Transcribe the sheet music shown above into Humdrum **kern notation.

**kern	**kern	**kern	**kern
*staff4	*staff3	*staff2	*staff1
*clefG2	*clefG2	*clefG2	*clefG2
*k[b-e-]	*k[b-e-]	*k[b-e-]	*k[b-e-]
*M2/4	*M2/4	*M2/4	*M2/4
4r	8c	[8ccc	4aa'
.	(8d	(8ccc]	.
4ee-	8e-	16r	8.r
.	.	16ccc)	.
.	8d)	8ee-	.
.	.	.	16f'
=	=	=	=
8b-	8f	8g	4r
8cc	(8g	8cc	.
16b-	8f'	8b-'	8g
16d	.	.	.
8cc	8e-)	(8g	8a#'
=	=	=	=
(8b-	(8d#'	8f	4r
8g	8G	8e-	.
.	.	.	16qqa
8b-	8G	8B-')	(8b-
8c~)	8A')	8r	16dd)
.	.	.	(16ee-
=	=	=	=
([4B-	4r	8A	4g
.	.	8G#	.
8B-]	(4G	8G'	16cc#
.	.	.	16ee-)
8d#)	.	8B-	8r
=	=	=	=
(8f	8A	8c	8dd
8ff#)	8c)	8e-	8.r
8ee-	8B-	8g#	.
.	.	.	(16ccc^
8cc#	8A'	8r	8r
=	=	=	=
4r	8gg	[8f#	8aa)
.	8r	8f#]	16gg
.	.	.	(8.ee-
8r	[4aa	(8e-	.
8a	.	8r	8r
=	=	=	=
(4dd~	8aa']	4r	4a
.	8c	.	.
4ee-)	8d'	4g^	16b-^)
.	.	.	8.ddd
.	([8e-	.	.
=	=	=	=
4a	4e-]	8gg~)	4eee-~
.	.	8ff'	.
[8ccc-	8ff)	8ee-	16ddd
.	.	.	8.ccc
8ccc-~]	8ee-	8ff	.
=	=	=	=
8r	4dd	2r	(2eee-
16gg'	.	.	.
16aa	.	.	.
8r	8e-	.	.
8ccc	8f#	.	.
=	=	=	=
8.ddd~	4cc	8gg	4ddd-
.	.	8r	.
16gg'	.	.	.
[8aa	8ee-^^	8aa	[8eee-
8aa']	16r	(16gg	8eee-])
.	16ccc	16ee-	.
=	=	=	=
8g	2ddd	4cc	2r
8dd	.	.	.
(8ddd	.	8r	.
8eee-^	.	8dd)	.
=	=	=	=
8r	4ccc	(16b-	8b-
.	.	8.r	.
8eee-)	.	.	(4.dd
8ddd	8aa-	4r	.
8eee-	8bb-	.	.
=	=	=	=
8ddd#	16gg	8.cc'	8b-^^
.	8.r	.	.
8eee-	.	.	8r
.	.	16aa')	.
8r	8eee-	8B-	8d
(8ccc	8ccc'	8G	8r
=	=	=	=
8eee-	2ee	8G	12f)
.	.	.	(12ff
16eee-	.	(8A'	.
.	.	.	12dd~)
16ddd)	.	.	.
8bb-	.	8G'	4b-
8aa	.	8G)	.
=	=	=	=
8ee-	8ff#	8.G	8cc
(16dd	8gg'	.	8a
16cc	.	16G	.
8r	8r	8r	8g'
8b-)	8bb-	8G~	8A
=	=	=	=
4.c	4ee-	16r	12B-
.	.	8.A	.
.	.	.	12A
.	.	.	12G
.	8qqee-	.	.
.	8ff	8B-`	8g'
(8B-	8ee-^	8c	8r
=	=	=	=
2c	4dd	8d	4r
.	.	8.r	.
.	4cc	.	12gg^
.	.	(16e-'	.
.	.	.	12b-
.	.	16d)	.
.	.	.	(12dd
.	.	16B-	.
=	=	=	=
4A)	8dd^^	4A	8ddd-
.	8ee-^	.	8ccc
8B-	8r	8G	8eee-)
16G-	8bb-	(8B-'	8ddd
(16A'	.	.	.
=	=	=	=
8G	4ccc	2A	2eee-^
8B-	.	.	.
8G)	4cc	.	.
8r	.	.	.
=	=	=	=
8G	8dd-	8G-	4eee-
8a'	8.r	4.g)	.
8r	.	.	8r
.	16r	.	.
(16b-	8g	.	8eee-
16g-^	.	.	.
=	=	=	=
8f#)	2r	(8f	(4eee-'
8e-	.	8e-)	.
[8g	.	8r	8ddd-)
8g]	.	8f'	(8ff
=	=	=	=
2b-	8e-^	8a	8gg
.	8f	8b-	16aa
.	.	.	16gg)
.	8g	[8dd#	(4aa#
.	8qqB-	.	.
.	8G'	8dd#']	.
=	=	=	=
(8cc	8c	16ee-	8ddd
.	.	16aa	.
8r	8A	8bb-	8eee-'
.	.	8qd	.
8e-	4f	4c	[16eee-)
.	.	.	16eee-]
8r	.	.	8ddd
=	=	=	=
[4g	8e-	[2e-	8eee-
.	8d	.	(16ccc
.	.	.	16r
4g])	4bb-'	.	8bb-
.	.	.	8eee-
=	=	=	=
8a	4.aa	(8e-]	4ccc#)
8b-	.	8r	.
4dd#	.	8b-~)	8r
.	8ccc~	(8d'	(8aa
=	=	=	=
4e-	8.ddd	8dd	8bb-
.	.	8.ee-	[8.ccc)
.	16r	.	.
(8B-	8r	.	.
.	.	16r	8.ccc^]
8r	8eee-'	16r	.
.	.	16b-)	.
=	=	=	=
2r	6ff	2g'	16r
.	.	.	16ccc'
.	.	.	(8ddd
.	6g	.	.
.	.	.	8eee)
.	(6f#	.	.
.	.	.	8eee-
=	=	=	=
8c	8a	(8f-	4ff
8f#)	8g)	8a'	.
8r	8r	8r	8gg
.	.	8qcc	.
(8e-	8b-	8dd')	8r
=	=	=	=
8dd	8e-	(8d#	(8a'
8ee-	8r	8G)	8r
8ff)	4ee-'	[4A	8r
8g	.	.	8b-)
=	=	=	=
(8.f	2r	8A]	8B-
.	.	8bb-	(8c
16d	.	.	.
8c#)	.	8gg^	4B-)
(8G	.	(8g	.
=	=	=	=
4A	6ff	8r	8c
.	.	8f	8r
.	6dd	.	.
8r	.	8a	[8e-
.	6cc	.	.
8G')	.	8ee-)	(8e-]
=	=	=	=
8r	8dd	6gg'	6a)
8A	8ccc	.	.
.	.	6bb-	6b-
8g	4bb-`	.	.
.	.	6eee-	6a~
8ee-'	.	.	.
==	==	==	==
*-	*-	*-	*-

##############################

* [Stated problem]:
List every line in the material that contains the string "kern". Case counts.

* [Solution for this task]:
Transcribe the sheet music shown above into Humdrum **kern notation.
**kern	**kern	**kern	**kern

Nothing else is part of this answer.